● Exercise aim: Return the full set of entries exactly. Omit none.

*** Exercise materials

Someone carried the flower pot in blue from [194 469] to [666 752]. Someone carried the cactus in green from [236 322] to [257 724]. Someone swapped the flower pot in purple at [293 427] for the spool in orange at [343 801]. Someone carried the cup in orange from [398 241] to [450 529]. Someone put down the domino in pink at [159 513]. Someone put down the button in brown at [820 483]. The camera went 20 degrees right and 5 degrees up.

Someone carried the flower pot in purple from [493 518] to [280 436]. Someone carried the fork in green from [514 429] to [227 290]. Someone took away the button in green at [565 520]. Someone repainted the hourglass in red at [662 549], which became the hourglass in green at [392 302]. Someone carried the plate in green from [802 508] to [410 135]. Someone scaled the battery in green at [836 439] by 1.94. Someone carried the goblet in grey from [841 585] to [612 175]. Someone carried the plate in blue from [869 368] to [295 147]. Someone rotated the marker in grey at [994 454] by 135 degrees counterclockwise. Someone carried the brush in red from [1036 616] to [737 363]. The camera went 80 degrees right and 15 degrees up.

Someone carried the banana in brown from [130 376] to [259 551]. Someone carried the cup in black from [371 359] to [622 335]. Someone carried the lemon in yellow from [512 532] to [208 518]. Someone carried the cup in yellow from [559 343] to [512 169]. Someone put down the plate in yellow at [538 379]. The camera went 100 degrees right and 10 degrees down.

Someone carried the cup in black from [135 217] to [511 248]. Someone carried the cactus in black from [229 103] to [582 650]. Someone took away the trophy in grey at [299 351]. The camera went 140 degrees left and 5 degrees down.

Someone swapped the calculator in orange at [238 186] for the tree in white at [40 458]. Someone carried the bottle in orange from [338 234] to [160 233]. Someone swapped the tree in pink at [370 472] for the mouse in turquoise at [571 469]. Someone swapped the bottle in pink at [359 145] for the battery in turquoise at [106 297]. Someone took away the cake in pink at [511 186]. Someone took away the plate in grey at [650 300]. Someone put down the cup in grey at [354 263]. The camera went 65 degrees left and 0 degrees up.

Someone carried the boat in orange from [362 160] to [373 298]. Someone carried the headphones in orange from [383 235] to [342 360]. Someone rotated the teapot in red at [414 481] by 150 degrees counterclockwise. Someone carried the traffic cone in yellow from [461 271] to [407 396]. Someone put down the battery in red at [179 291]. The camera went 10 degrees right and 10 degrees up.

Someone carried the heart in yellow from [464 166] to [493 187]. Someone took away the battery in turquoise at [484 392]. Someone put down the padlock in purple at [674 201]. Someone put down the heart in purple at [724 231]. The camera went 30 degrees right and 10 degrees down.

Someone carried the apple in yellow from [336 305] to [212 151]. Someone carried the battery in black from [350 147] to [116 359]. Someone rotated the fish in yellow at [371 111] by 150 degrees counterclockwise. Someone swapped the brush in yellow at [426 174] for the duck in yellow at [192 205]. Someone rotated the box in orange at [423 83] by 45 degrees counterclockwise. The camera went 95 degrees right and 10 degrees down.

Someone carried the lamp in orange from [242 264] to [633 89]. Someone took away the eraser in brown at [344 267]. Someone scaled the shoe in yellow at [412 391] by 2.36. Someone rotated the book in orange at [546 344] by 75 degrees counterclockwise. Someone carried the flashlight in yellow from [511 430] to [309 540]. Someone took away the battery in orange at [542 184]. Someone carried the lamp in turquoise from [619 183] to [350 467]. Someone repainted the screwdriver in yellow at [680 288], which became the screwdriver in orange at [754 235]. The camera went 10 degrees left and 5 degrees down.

******

● Exercise solution:
Someone carried the flower pot in blue from [194 469] to [666 752]. Someone carried the cactus in green from [236 322] to [257 724]. Someone swapped the flower pot in purple at [293 427] for the spool in orange at [343 801]. Someone carried the cup in orange from [398 241] to [450 529]. Someone put down the domino in pink at [159 513]. Someone put down the button in brown at [820 483]. The camera went 20 degrees right and 5 degrees up.

Someone carried the flower pot in purple from [493 518] to [280 436]. Someone carried the fork in green from [514 429] to [227 290]. Someone took away the button in green at [565 520]. Someone repainted the hourglass in red at [662 549], which became the hourglass in green at [392 302]. Someone carried the plate in green from [802 508] to [410 135]. Someone scaled the battery in green at [836 439] by 1.94. Someone carried the goblet in grey from [841 585] to [612 175]. Someone carried the plate in blue from [869 368] to [295 147]. Someone rotated the marker in grey at [994 454] by 135 degrees counterclockwise. Someone carried the brush in red from [1036 616] to [737 363]. The camera went 80 degrees right and 15 degrees up.

Someone carried the banana in brown from [130 376] to [259 551]. Someone carried the cup in black from [371 359] to [622 335]. Someone carried the lemon in yellow from [512 532] to [208 518]. Someone carried the cup in yellow from [559 343] to [512 169]. Someone put down the plate in yellow at [538 379]. The camera went 100 degrees right and 10 degrees down.

Someone carried the cup in black from [135 217] to [511 248]. Someone carried the cactus in black from [229 103] to [582 650]. Someone took away the trophy in grey at [299 351]. The camera went 140 degrees left and 5 degrees down.

Someone swapped the calculator in orange at [238 186] for the tree in white at [40 458]. Someone carried the bottle in orange from [338 234] to [160 233]. Someone swapped the tree in pink at [370 472] for the mouse in turquoise at [571 469]. Someone swapped the bottle in pink at [359 145] for the battery in turquoise at [106 297]. Someone took away the cake in pink at [511 186]. Someone took away the plate in grey at [650 300]. Someone put down the cup in grey at [354 263]. The camera went 65 degrees left and 0 degrees up.

Someone carried the boat in orange from [362 160] to [373 298]. Someone carried the headphones in orange from [383 235] to [342 360]. Someone rotated the teapot in red at [414 481] by 150 degrees counterclockwise. Someone carried the traffic cone in yellow from [461 271] to [407 396]. Someone put down the battery in red at [179 291]. The camera went 10 degrees right and 10 degrees up.

Someone carried the heart in yellow from [464 166] to [493 187]. Someone took away the battery in turquoise at [484 392]. Someone put down the padlock in purple at [674 201]. Someone put down the heart in purple at [724 231]. The camera went 30 degrees right and 10 degrees down.

Someone carried the apple in yellow from [336 305] to [212 151]. Someone carried the battery in black from [350 147] to [116 359]. Someone rotated the fish in yellow at [371 111] by 150 degrees counterclockwise. Someone swapped the brush in yellow at [426 174] for the duck in yellow at [192 205]. Someone rotated the box in orange at [423 83] by 45 degrees counterclockwise. The camera went 95 degrees right and 10 degrees down.

Someone carried the lamp in orange from [242 264] to [633 89]. Someone took away the eraser in brown at [344 267]. Someone scaled the shoe in yellow at [412 391] by 2.36. Someone rotated the book in orange at [546 344] by 75 degrees counterclockwise. Someone carried the flashlight in yellow from [511 430] to [309 540]. Someone took away the battery in orange at [542 184]. Someone carried the lamp in turquoise from [619 183] to [350 467]. Someone repainted the screwdriver in yellow at [680 288], which became the screwdriver in orange at [754 235]. The camera went 10 degrees left and 5 degrees down.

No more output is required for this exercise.